**Data for analysis**
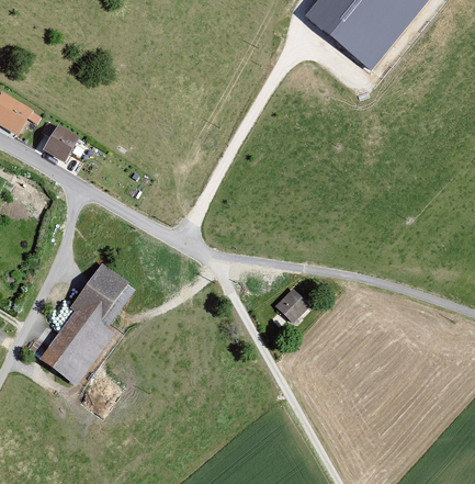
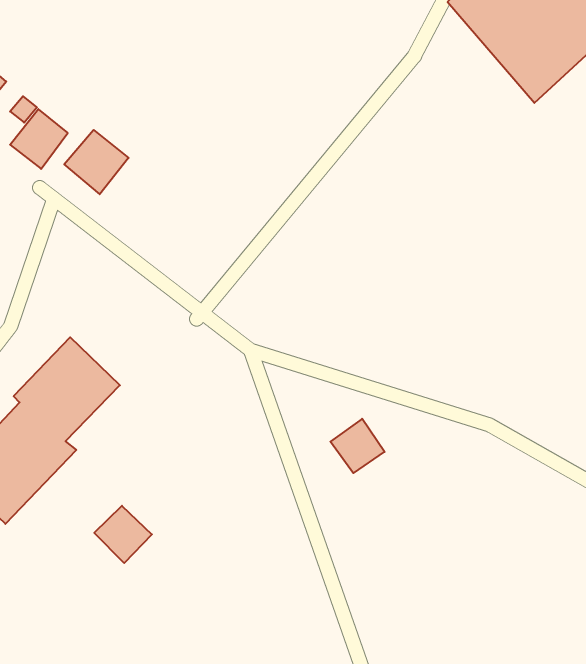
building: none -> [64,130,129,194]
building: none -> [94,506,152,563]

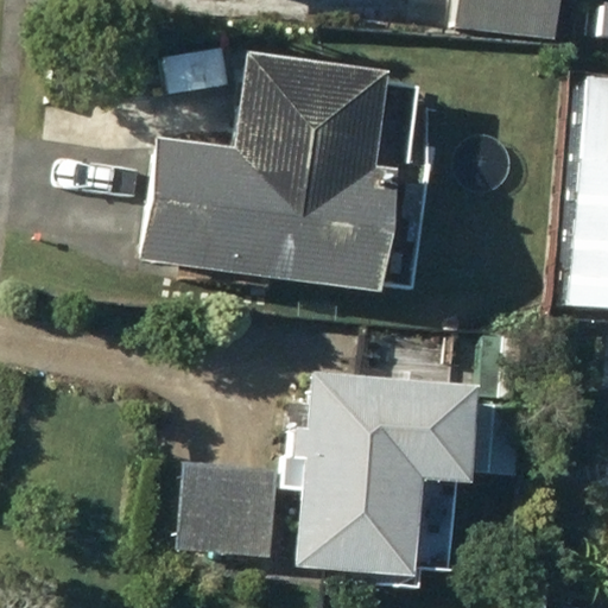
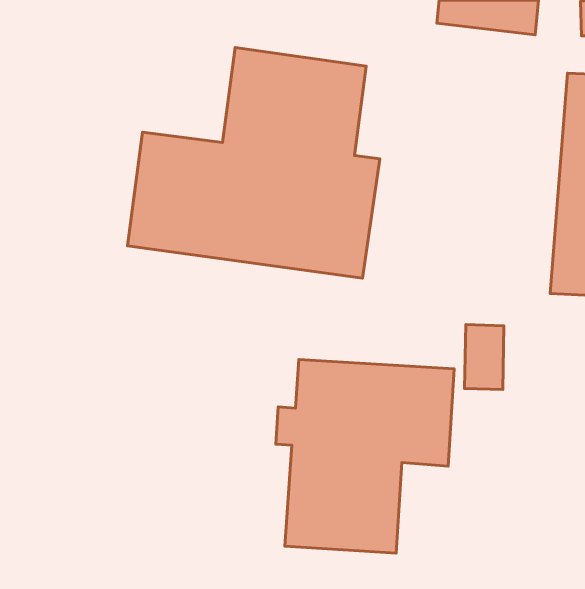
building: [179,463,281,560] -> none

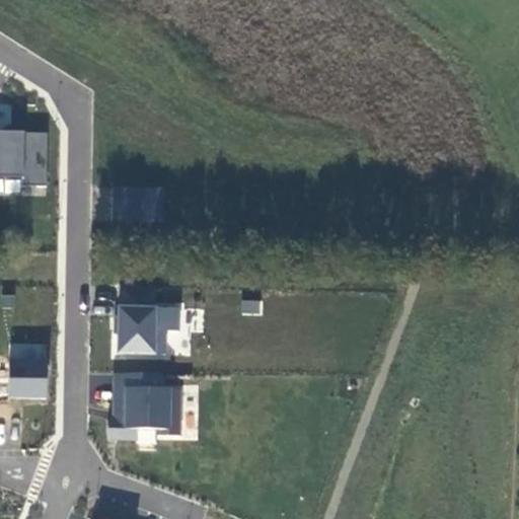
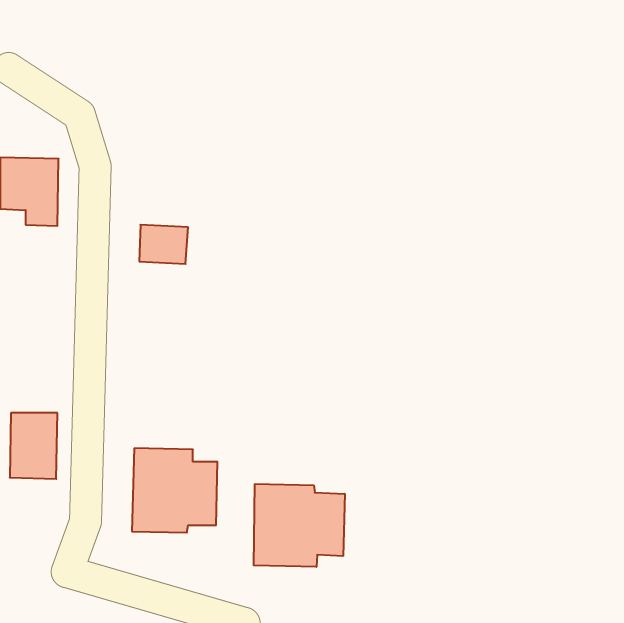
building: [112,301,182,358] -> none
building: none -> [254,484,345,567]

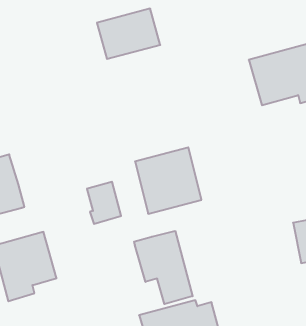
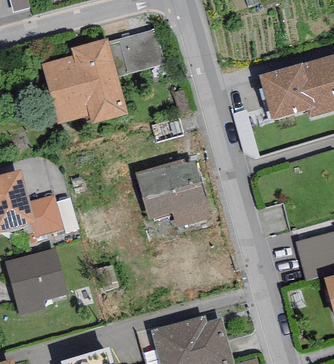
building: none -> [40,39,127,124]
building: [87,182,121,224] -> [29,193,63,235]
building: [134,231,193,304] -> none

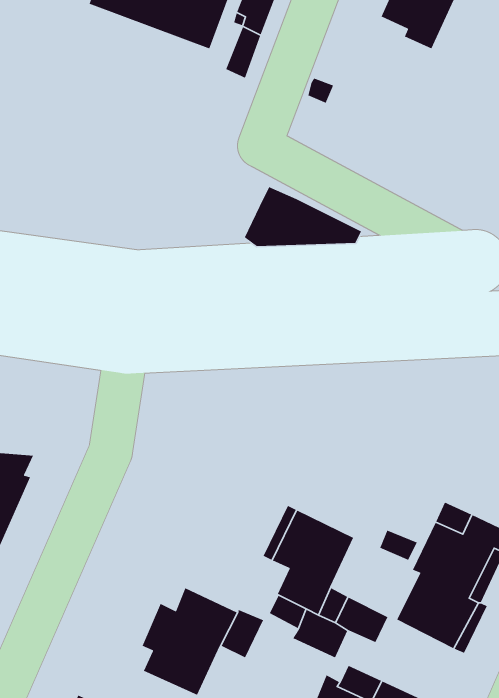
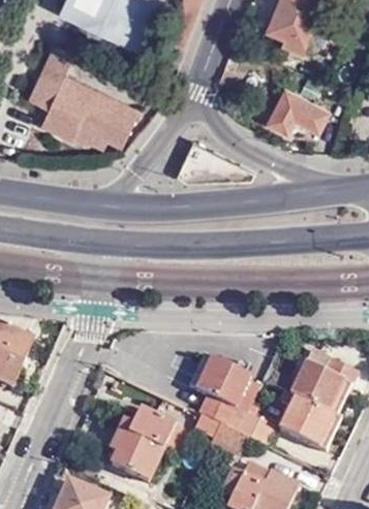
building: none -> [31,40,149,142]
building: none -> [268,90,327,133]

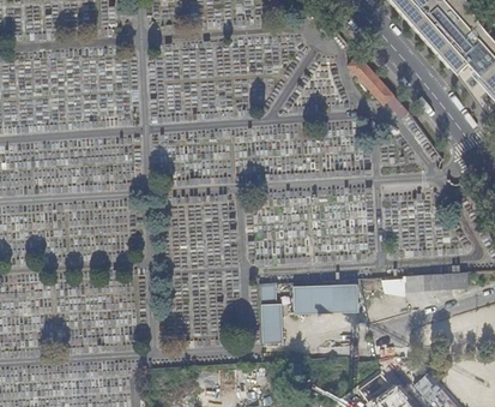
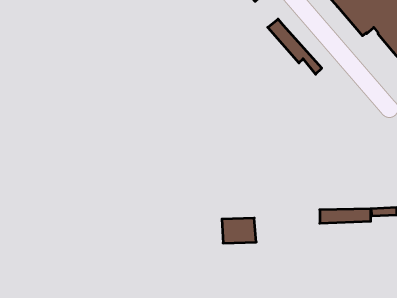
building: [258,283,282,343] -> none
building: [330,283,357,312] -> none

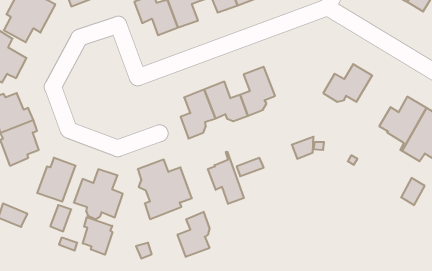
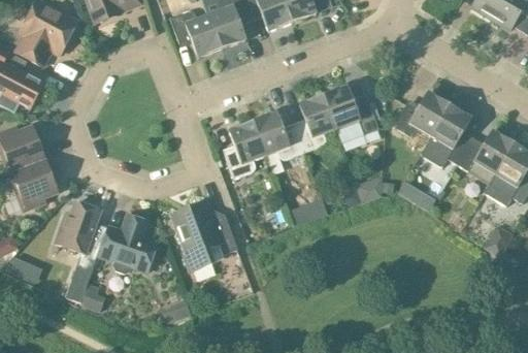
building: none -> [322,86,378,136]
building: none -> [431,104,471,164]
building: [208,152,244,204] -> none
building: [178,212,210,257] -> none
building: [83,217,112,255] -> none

**To do**
Once more, give the listing above exactly, leaving each picture out.

**Answer for this exercise**
building: none -> [64,130,129,194]
building: none -> [94,506,152,563]

building: [179,463,281,560] -> none

building: [112,301,182,358] -> none
building: none -> [254,484,345,567]

building: none -> [40,39,127,124]
building: [87,182,121,224] -> [29,193,63,235]
building: [134,231,193,304] -> none

building: none -> [31,40,149,142]
building: none -> [268,90,327,133]

building: [258,283,282,343] -> none
building: [330,283,357,312] -> none

building: none -> [322,86,378,136]
building: none -> [431,104,471,164]
building: [208,152,244,204] -> none
building: [178,212,210,257] -> none
building: [83,217,112,255] -> none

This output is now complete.